## Exercise prompt
Please return all of the data below, reproducing every line without any change.

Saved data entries
▶

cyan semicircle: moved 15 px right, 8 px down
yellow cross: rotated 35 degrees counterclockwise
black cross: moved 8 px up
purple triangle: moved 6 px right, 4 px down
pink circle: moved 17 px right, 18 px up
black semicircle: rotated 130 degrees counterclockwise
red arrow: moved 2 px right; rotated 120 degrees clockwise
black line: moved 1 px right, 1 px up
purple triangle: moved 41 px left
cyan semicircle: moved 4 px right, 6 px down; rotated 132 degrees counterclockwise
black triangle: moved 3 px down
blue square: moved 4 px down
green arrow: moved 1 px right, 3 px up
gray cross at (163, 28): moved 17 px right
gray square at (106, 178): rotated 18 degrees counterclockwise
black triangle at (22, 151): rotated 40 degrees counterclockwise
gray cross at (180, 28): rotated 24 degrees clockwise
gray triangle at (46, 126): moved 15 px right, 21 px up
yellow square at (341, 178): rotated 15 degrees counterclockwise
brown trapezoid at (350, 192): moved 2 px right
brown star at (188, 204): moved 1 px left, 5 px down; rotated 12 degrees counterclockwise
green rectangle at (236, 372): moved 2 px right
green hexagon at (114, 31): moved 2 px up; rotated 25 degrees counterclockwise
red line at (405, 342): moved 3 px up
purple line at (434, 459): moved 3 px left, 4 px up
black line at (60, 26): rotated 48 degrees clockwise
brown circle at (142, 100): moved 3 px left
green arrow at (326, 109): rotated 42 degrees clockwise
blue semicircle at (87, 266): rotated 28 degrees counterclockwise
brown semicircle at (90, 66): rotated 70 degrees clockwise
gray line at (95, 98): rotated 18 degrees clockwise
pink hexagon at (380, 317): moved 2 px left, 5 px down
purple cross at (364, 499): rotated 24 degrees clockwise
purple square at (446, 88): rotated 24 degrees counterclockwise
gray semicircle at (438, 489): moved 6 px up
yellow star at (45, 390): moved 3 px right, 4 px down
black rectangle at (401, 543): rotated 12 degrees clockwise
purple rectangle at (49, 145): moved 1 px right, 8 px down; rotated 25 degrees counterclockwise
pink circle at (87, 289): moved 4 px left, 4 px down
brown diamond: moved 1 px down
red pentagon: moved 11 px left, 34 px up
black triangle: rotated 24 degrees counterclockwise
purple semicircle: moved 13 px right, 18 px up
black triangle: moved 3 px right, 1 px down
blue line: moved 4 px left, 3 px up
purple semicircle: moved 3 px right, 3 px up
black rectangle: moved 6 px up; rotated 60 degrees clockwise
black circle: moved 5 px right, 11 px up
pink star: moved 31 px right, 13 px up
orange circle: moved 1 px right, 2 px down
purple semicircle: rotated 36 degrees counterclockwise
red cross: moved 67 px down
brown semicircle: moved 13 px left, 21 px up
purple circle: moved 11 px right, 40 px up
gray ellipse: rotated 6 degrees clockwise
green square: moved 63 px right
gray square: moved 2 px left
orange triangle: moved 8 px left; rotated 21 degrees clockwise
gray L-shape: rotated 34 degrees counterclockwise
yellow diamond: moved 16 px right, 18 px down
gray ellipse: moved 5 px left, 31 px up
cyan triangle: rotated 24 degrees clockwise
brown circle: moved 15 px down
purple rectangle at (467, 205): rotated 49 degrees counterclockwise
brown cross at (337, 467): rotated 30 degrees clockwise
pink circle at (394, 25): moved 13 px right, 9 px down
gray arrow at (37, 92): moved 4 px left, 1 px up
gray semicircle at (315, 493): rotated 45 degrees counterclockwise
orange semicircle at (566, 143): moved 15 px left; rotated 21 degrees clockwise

◀

## Answer for the task
cyan semicircle: moved 15 px right, 8 px down
yellow cross: rotated 35 degrees counterclockwise
black cross: moved 8 px up
purple triangle: moved 6 px right, 4 px down
pink circle: moved 17 px right, 18 px up
black semicircle: rotated 130 degrees counterclockwise
red arrow: moved 2 px right; rotated 120 degrees clockwise
black line: moved 1 px right, 1 px up
purple triangle: moved 41 px left
cyan semicircle: moved 4 px right, 6 px down; rotated 132 degrees counterclockwise
black triangle: moved 3 px down
blue square: moved 4 px down
green arrow: moved 1 px right, 3 px up
gray cross at (163, 28): moved 17 px right
gray square at (106, 178): rotated 18 degrees counterclockwise
black triangle at (22, 151): rotated 40 degrees counterclockwise
gray cross at (180, 28): rotated 24 degrees clockwise
gray triangle at (46, 126): moved 15 px right, 21 px up
yellow square at (341, 178): rotated 15 degrees counterclockwise
brown trapezoid at (350, 192): moved 2 px right
brown star at (188, 204): moved 1 px left, 5 px down; rotated 12 degrees counterclockwise
green rectangle at (236, 372): moved 2 px right
green hexagon at (114, 31): moved 2 px up; rotated 25 degrees counterclockwise
red line at (405, 342): moved 3 px up
purple line at (434, 459): moved 3 px left, 4 px up
black line at (60, 26): rotated 48 degrees clockwise
brown circle at (142, 100): moved 3 px left
green arrow at (326, 109): rotated 42 degrees clockwise
blue semicircle at (87, 266): rotated 28 degrees counterclockwise
brown semicircle at (90, 66): rotated 70 degrees clockwise
gray line at (95, 98): rotated 18 degrees clockwise
pink hexagon at (380, 317): moved 2 px left, 5 px down
purple cross at (364, 499): rotated 24 degrees clockwise
purple square at (446, 88): rotated 24 degrees counterclockwise
gray semicircle at (438, 489): moved 6 px up
yellow star at (45, 390): moved 3 px right, 4 px down
black rectangle at (401, 543): rotated 12 degrees clockwise
purple rectangle at (49, 145): moved 1 px right, 8 px down; rotated 25 degrees counterclockwise
pink circle at (87, 289): moved 4 px left, 4 px down
brown diamond: moved 1 px down
red pentagon: moved 11 px left, 34 px up
black triangle: rotated 24 degrees counterclockwise
purple semicircle: moved 13 px right, 18 px up
black triangle: moved 3 px right, 1 px down
blue line: moved 4 px left, 3 px up
purple semicircle: moved 3 px right, 3 px up
black rectangle: moved 6 px up; rotated 60 degrees clockwise
black circle: moved 5 px right, 11 px up
pink star: moved 31 px right, 13 px up
orange circle: moved 1 px right, 2 px down
purple semicircle: rotated 36 degrees counterclockwise
red cross: moved 67 px down
brown semicircle: moved 13 px left, 21 px up
purple circle: moved 11 px right, 40 px up
gray ellipse: rotated 6 degrees clockwise
green square: moved 63 px right
gray square: moved 2 px left
orange triangle: moved 8 px left; rotated 21 degrees clockwise
gray L-shape: rotated 34 degrees counterclockwise
yellow diamond: moved 16 px right, 18 px down
gray ellipse: moved 5 px left, 31 px up
cyan triangle: rotated 24 degrees clockwise
brown circle: moved 15 px down
purple rectangle at (467, 205): rotated 49 degrees counterclockwise
brown cross at (337, 467): rotated 30 degrees clockwise
pink circle at (394, 25): moved 13 px right, 9 px down
gray arrow at (37, 92): moved 4 px left, 1 px up
gray semicircle at (315, 493): rotated 45 degrees counterclockwise
orange semicircle at (566, 143): moved 15 px left; rotated 21 degrees clockwise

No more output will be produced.